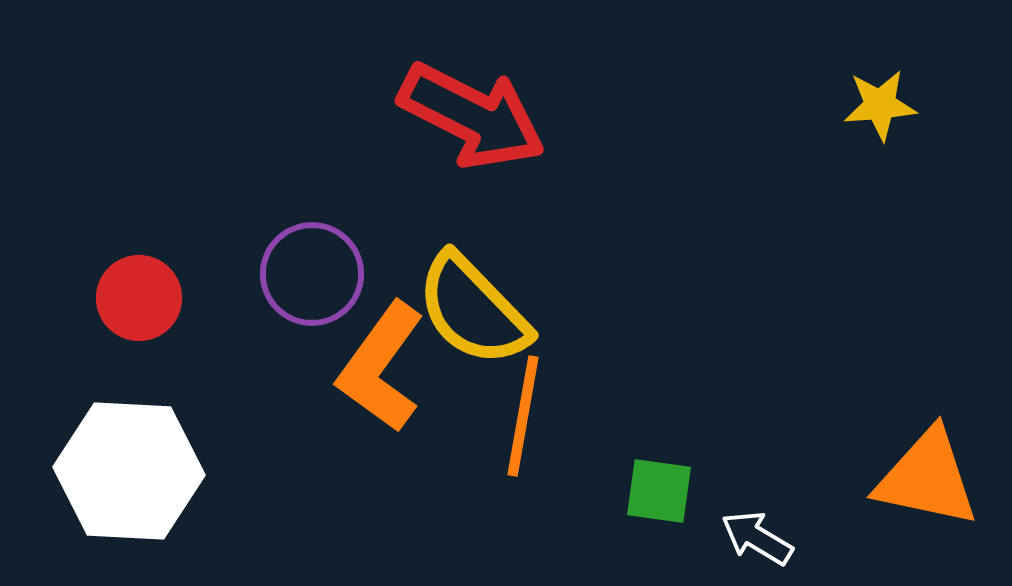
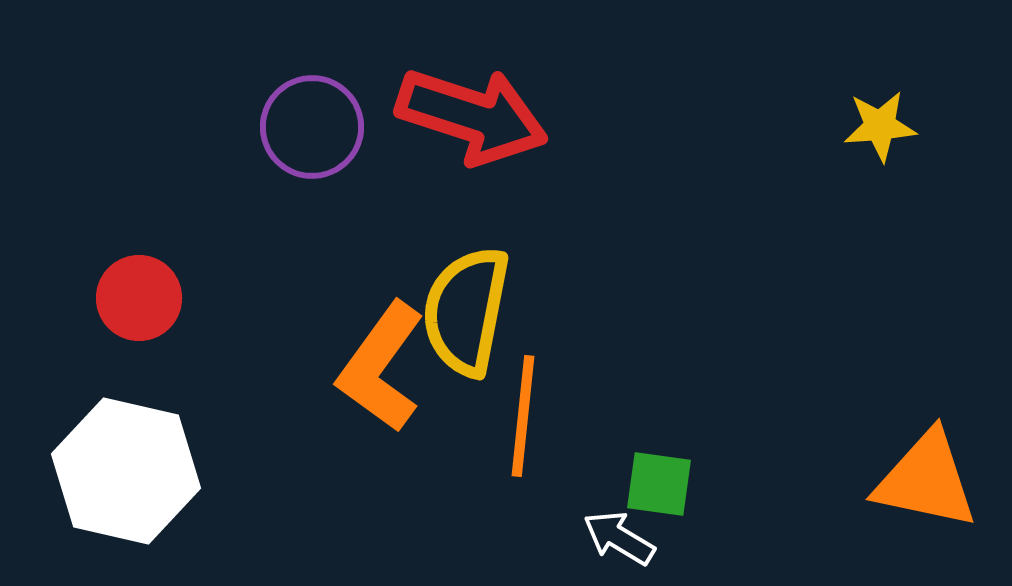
yellow star: moved 21 px down
red arrow: rotated 9 degrees counterclockwise
purple circle: moved 147 px up
yellow semicircle: moved 7 px left, 1 px down; rotated 55 degrees clockwise
orange line: rotated 4 degrees counterclockwise
white hexagon: moved 3 px left; rotated 10 degrees clockwise
orange triangle: moved 1 px left, 2 px down
green square: moved 7 px up
white arrow: moved 138 px left
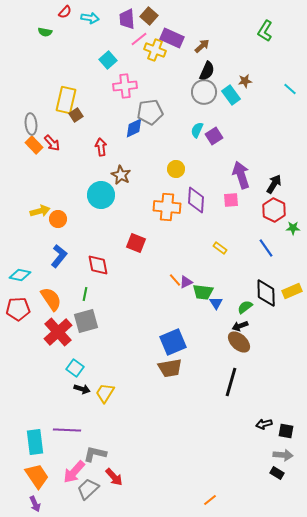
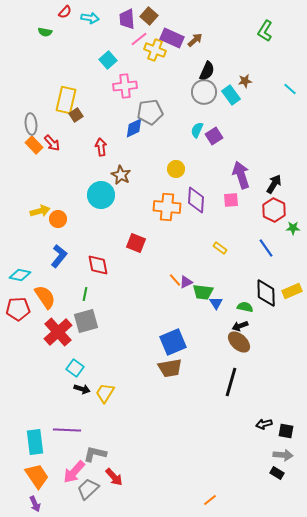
brown arrow at (202, 46): moved 7 px left, 6 px up
orange semicircle at (51, 299): moved 6 px left, 2 px up
green semicircle at (245, 307): rotated 49 degrees clockwise
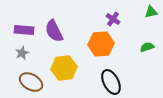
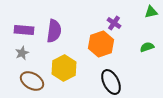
purple cross: moved 1 px right, 4 px down
purple semicircle: rotated 145 degrees counterclockwise
orange hexagon: rotated 15 degrees counterclockwise
yellow hexagon: rotated 20 degrees counterclockwise
brown ellipse: moved 1 px right, 1 px up
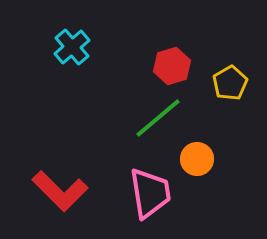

-------

### Problem requirements
Of the lines above, quote exactly those from the one with "white hexagon: moved" through the one with "purple semicircle: rotated", ends included; pictures stay out.

### Output for this exercise
white hexagon: moved 3 px left; rotated 10 degrees clockwise
orange triangle: moved 1 px left, 2 px down
green square: moved 7 px up
white arrow: moved 138 px left
brown arrow at (202, 46): moved 7 px left, 6 px up
orange semicircle at (51, 299): moved 6 px left, 2 px up
green semicircle at (245, 307): rotated 49 degrees clockwise
purple cross: moved 1 px right, 4 px down
purple semicircle: rotated 145 degrees counterclockwise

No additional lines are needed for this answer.